(Spatial reasoning data)
|---|
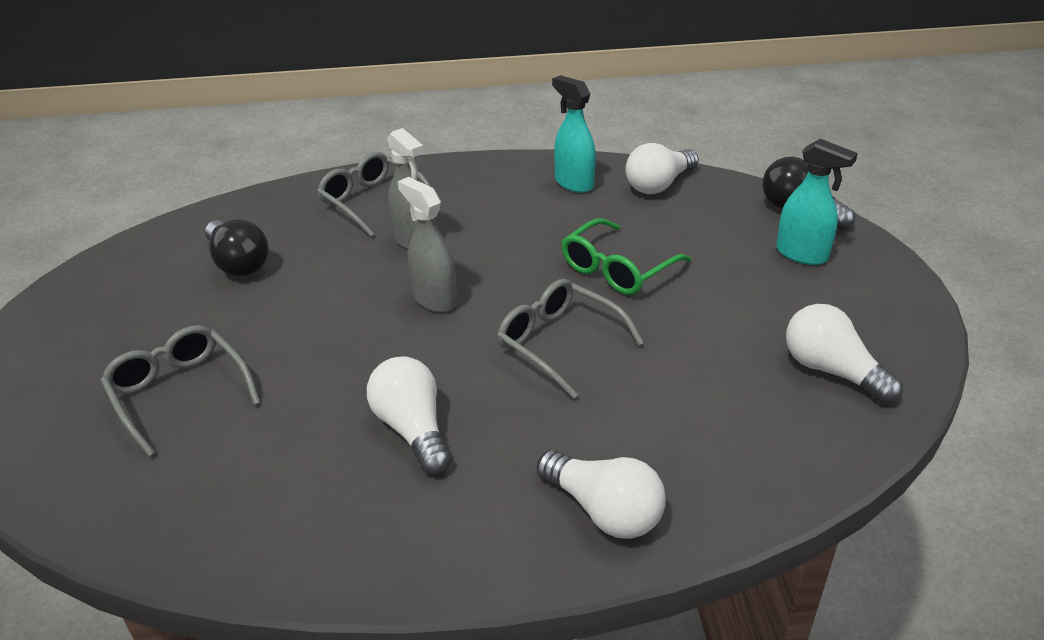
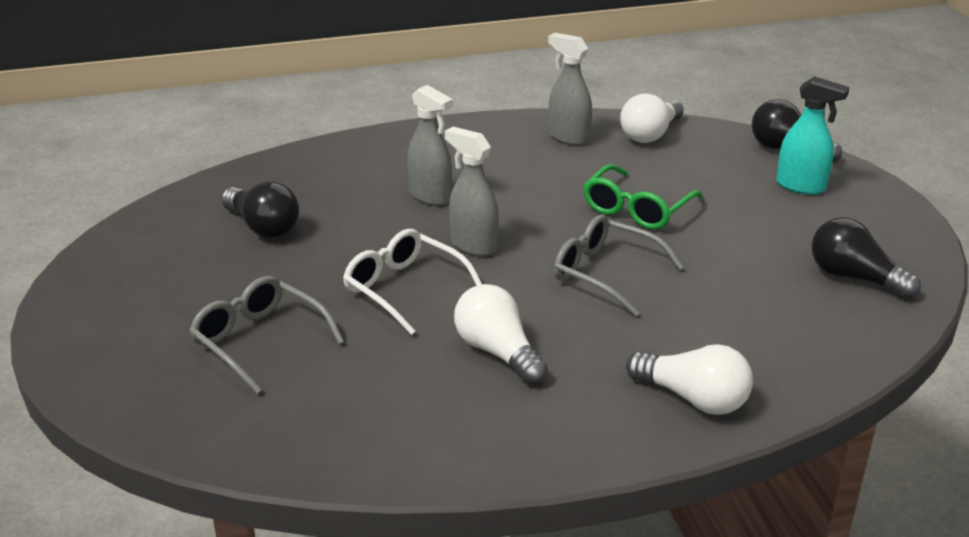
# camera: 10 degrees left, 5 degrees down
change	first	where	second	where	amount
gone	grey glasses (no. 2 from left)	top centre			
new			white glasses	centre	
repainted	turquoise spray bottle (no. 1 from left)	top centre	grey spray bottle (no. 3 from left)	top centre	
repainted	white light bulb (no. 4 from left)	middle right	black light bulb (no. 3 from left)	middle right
|---|
Problem statement -> Nothing but the lines from the one with "glasses (no. 2" through the last line of the data should appear; print them exactly.

Task output ->
gone	grey glasses (no. 2 from left)	top centre			
new			white glasses	centre	
repainted	turquoise spray bottle (no. 1 from left)	top centre	grey spray bottle (no. 3 from left)	top centre	
repainted	white light bulb (no. 4 from left)	middle right	black light bulb (no. 3 from left)	middle right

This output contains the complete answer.